> _PROVIDED DATA_
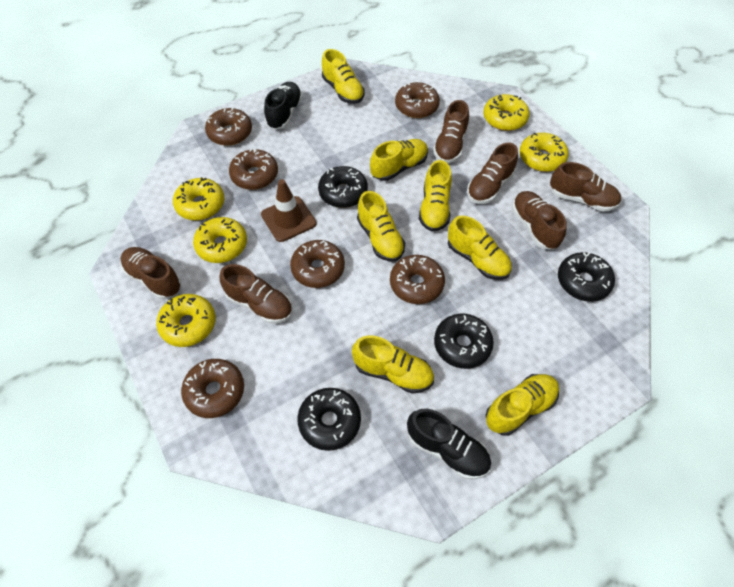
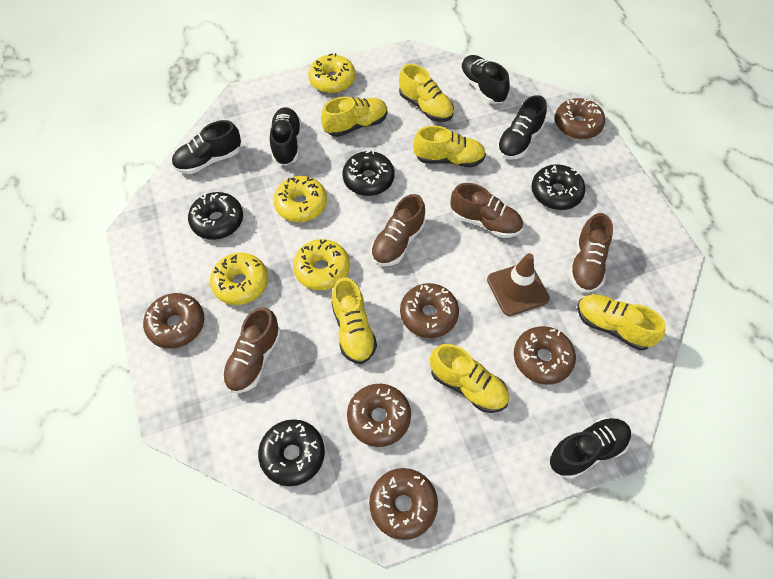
black shoe: 2 -> 5
brown shoe: 6 -> 4
yellow donut: 5 -> 4
yellow shoe: 7 -> 6

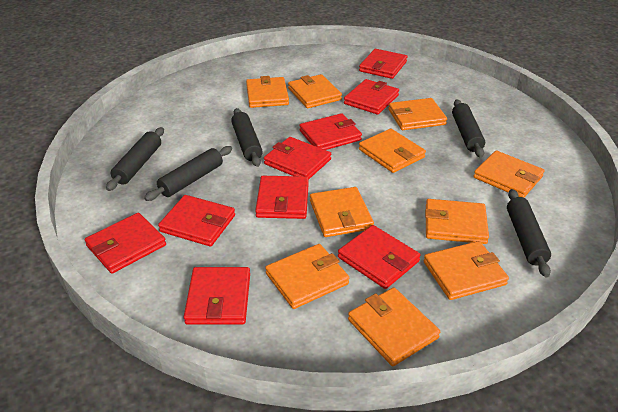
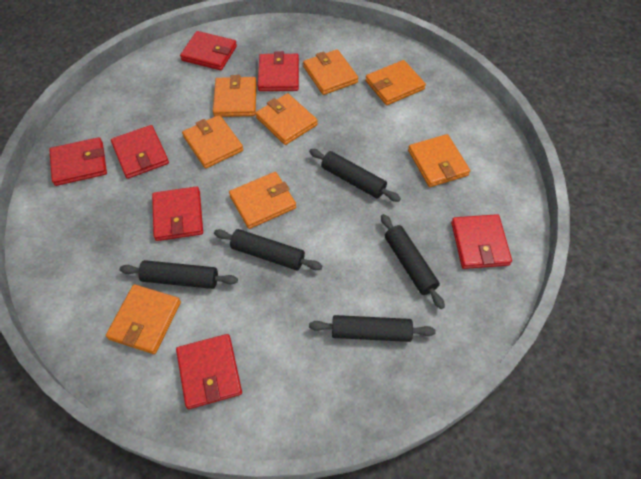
orange wallet: 10 -> 8
red wallet: 9 -> 7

> _YOUR ASSIGNMENT_
Once the pictures are set aside, retype the rest of the listing exactly.

> _ANSWER_
black shoe: 2 -> 5
brown shoe: 6 -> 4
yellow donut: 5 -> 4
yellow shoe: 7 -> 6

orange wallet: 10 -> 8
red wallet: 9 -> 7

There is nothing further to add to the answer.